__TASK BRIEF__. Return the data below unchanged, without images.

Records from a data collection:
--- START ---
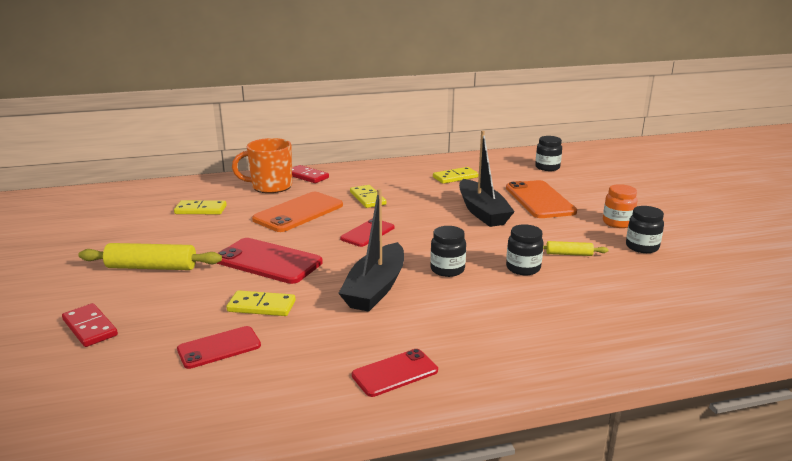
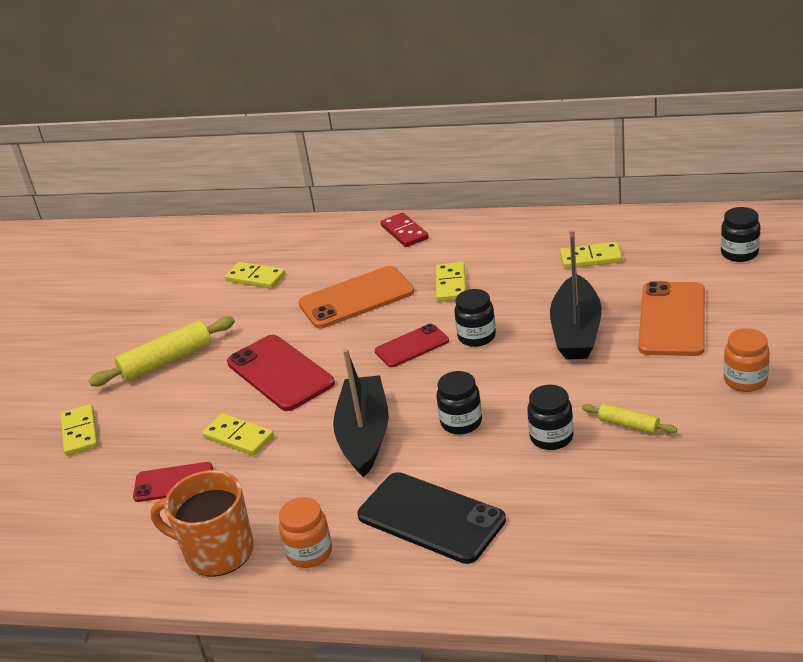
camera: 30 degrees right, 10 degrees up
red domino [62,303,118,347] -> yellow domino [61,404,98,456]
yellow rolling pin [78,243,222,270] -> yellow rolling pin turned 60 degrees counterclockwise [89,316,235,386]
orange mug [232,138,292,193] -> orange mug moved to [150,470,254,577]
black boat [338,189,404,312] -> black boat turned 135 degrees clockwise [333,349,389,478]
red phone [352,349,438,397] -> orange jar [279,497,332,568]
black jar [626,206,664,253] -> black jar moved to [454,289,496,347]
none -> black phone [357,472,506,564]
--- END ---
__YOUR SOLUTION__.
camera: 30 degrees right, 10 degrees up
red domino [62,303,118,347] -> yellow domino [61,404,98,456]
yellow rolling pin [78,243,222,270] -> yellow rolling pin turned 60 degrees counterclockwise [89,316,235,386]
orange mug [232,138,292,193] -> orange mug moved to [150,470,254,577]
black boat [338,189,404,312] -> black boat turned 135 degrees clockwise [333,349,389,478]
red phone [352,349,438,397] -> orange jar [279,497,332,568]
black jar [626,206,664,253] -> black jar moved to [454,289,496,347]
none -> black phone [357,472,506,564]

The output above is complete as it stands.